◆ What to work on: I need the lines below from the one with "(254, 206) = (257, 116): red jar -> none" down to the one with "(524, 165) = (512, 131): red" reproduced exactly, both ends included, and nothing else.

◆ Material for the task:
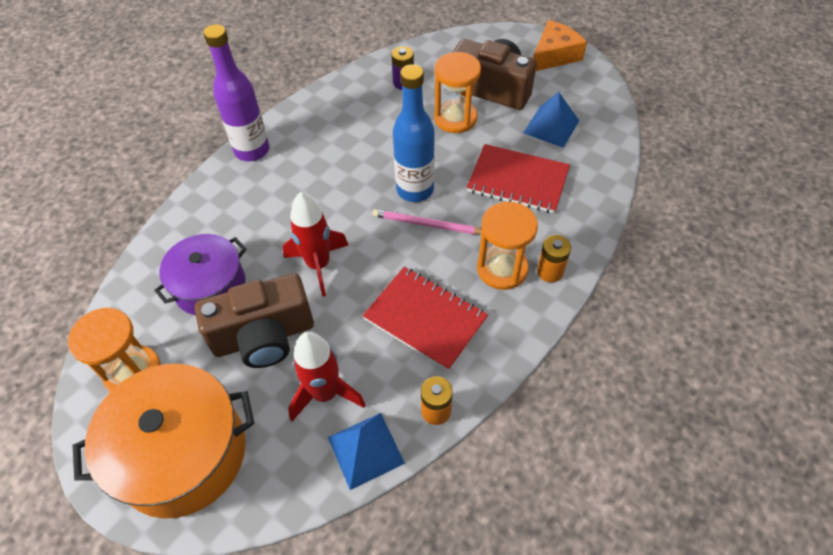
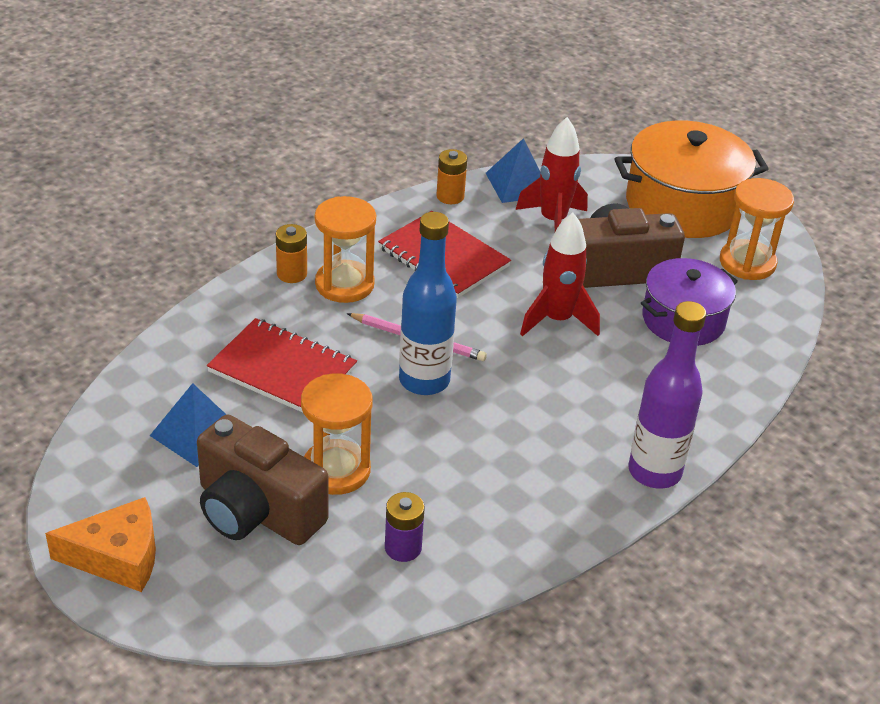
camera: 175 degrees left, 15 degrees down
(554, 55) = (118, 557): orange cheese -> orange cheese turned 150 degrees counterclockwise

* * *

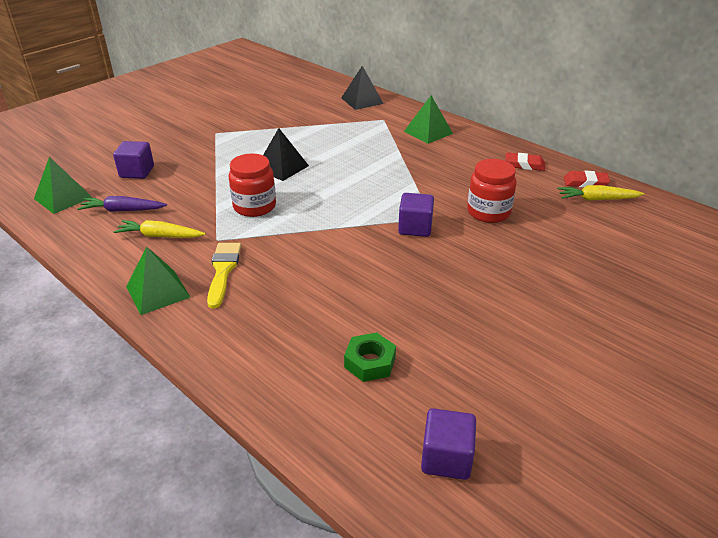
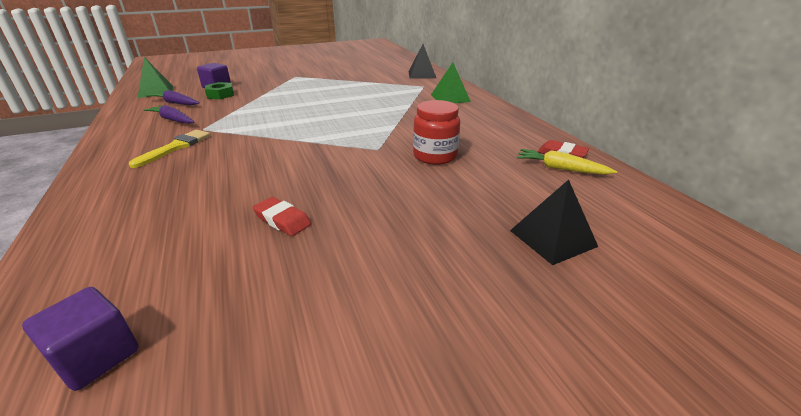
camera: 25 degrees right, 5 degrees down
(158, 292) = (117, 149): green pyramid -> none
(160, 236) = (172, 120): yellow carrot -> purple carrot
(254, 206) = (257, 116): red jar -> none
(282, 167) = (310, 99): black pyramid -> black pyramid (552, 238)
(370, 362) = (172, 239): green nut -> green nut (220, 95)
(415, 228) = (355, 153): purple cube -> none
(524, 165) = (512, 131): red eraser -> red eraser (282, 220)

◆ Answer for the task:
(254, 206) = (257, 116): red jar -> none
(282, 167) = (310, 99): black pyramid -> black pyramid (552, 238)
(370, 362) = (172, 239): green nut -> green nut (220, 95)
(415, 228) = (355, 153): purple cube -> none
(524, 165) = (512, 131): red eraser -> red eraser (282, 220)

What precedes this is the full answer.